Aim of the exercise: Gather every line in the rows below that contains the string "kern", and list each line in the order it appears.

Data:

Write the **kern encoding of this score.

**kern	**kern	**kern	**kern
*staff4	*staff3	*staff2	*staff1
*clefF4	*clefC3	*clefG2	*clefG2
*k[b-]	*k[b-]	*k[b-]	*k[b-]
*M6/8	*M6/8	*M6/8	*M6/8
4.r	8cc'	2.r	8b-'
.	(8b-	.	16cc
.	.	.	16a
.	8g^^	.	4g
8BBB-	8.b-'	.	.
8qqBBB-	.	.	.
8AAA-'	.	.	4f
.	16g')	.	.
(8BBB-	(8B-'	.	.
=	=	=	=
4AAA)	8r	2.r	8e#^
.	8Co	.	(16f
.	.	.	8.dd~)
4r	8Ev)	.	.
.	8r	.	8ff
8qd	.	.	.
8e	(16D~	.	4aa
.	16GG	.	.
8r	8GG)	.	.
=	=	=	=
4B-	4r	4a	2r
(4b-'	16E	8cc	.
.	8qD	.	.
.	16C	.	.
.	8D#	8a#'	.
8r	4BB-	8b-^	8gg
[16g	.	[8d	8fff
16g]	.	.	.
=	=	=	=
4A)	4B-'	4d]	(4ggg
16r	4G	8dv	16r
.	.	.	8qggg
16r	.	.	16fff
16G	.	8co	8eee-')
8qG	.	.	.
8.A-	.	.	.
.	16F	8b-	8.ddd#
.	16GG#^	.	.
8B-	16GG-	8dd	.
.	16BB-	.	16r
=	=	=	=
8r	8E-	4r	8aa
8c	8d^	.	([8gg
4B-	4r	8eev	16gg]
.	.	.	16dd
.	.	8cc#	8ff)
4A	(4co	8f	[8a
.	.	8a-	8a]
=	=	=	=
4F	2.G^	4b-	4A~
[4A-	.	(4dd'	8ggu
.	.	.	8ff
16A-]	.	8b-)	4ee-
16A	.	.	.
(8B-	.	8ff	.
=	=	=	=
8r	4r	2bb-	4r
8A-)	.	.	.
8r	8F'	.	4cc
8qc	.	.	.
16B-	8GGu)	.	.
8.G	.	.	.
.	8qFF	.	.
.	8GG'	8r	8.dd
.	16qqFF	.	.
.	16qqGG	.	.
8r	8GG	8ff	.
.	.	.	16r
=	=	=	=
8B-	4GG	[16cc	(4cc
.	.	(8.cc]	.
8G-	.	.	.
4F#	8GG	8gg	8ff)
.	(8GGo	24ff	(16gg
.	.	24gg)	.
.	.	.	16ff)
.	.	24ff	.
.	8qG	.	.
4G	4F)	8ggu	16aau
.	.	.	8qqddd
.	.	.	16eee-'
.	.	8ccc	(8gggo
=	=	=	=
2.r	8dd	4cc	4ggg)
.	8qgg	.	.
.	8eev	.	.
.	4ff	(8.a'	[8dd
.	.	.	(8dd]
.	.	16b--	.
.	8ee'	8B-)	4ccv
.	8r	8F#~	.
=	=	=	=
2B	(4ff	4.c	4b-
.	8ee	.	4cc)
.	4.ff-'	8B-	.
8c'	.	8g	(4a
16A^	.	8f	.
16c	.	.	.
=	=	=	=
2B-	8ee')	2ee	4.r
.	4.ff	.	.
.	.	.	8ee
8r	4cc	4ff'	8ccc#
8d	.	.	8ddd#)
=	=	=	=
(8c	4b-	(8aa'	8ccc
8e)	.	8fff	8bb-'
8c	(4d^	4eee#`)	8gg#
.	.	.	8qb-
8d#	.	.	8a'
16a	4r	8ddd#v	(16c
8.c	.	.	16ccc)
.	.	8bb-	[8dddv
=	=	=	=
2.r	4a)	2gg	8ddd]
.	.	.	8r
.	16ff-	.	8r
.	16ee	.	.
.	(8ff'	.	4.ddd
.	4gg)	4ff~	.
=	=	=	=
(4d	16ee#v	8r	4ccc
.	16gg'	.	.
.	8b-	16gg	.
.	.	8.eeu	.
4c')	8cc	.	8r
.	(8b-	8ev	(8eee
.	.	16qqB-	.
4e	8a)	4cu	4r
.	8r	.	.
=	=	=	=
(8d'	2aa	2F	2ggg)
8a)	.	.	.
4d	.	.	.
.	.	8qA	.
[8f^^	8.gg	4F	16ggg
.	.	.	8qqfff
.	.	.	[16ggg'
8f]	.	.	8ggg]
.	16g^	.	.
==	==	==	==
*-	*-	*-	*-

Output of the exercise:
Write the **kern encoding of this score.
**kern	**kern	**kern	**kern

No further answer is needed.